◆ Problem to solve
In the listing below, the lines starting with the line with "(482, 510) = (446, 237): pink" and going on through the line with "(749, 571) = (554, 373): yellow" are to be reproduced exactly, and only those.

◆ Given entries

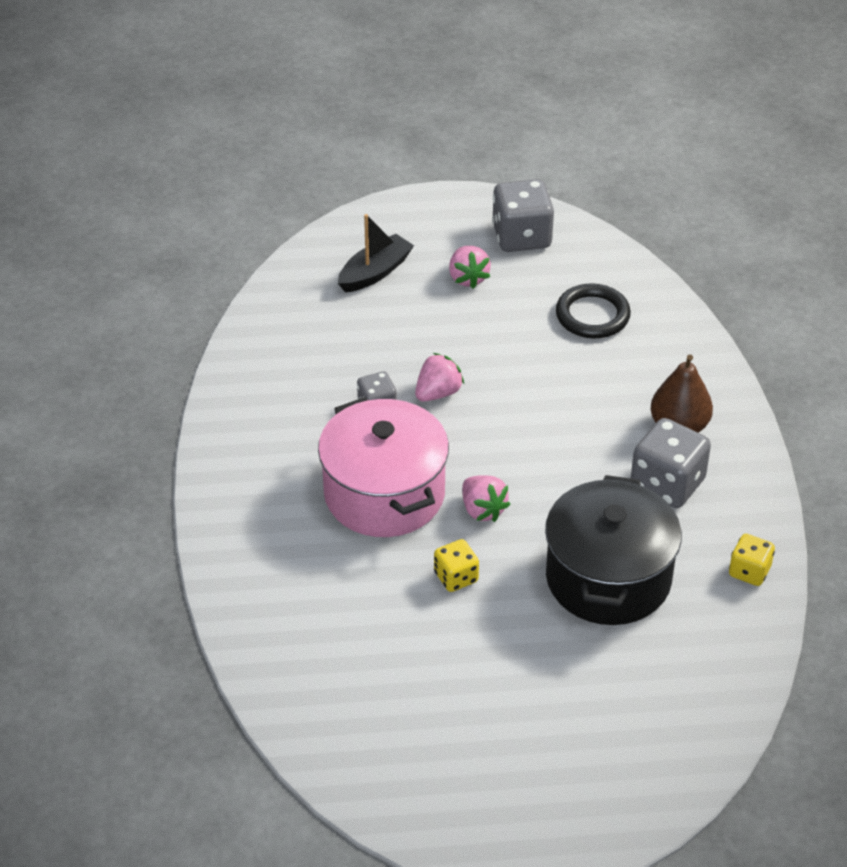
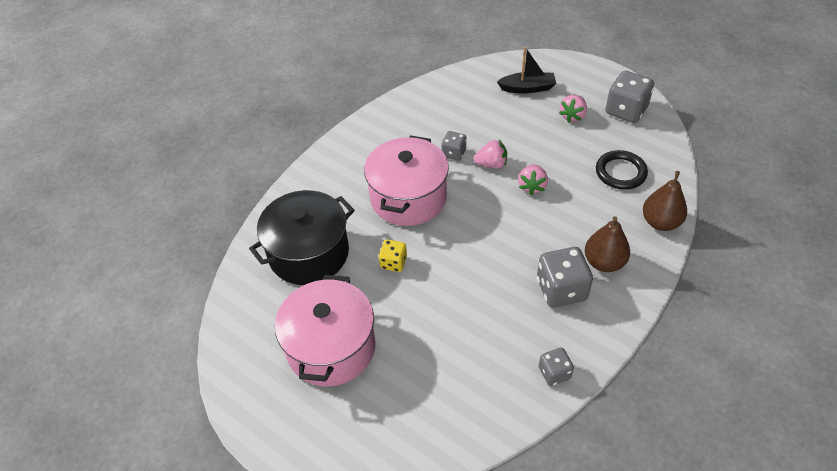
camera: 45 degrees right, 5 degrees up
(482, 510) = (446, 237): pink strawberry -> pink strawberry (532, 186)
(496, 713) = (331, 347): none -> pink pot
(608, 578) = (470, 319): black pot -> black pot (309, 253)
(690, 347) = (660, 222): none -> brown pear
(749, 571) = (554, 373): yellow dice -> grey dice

==

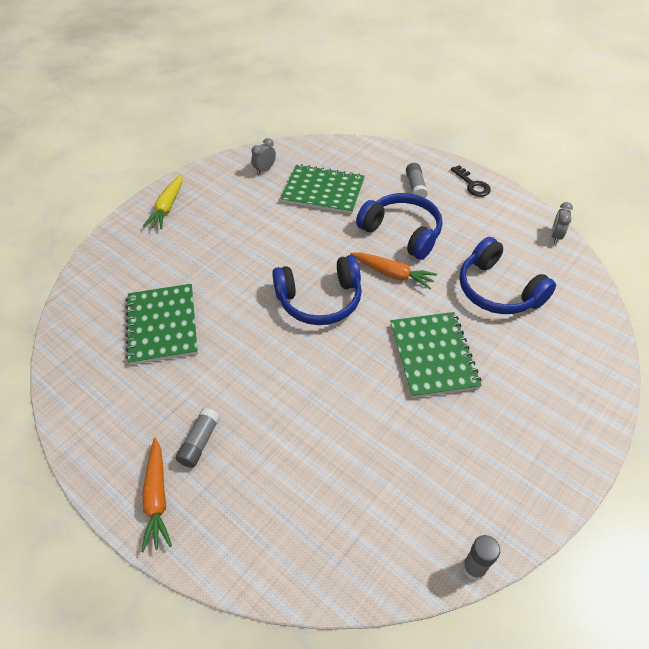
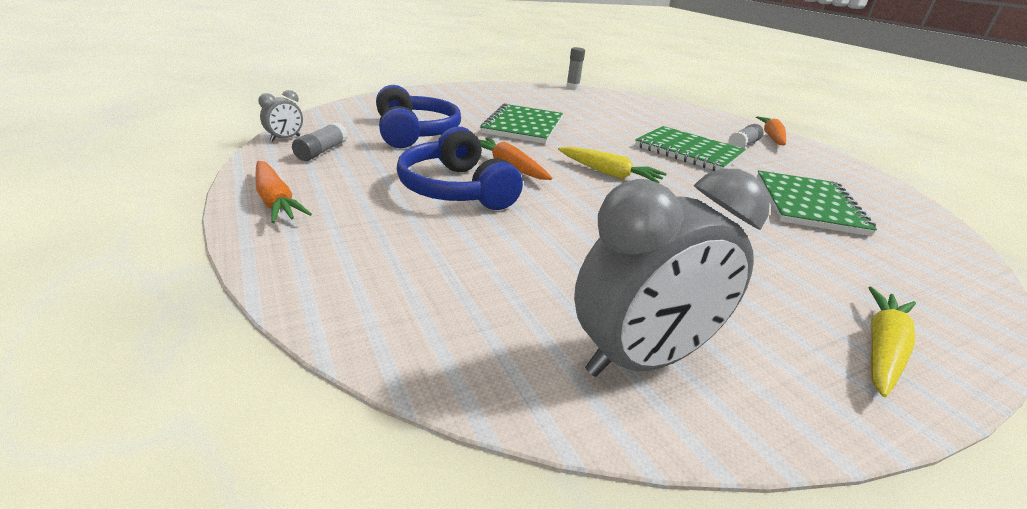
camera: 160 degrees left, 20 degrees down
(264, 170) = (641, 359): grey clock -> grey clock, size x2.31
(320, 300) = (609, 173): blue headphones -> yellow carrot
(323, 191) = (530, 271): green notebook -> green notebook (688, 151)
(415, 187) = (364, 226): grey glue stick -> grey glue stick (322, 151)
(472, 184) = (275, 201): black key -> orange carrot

◆ Answer to this problem
(482, 510) = (446, 237): pink strawberry -> pink strawberry (532, 186)
(496, 713) = (331, 347): none -> pink pot
(608, 578) = (470, 319): black pot -> black pot (309, 253)
(690, 347) = (660, 222): none -> brown pear
(749, 571) = (554, 373): yellow dice -> grey dice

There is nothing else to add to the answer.